PROBLEM STATEMENT ::
Pictures should be left out when the listing below is repeated word for word.
===== DATA FOR REVIEW
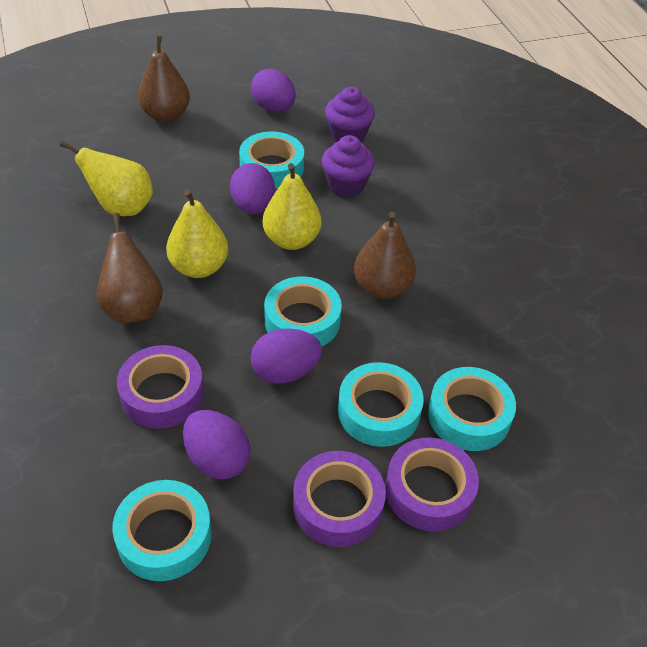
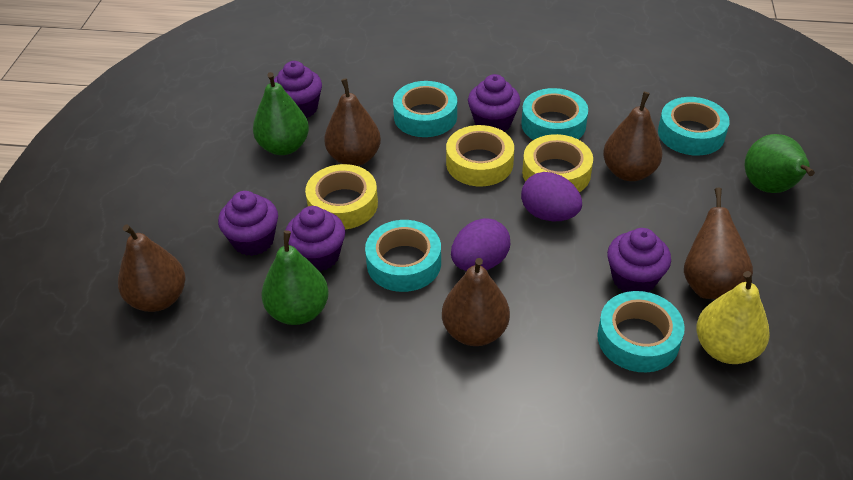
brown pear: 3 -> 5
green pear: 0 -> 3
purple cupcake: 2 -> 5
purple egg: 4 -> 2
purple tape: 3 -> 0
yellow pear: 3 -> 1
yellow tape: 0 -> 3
==========
YOUR SOLUTION ::
brown pear: 3 -> 5
green pear: 0 -> 3
purple cupcake: 2 -> 5
purple egg: 4 -> 2
purple tape: 3 -> 0
yellow pear: 3 -> 1
yellow tape: 0 -> 3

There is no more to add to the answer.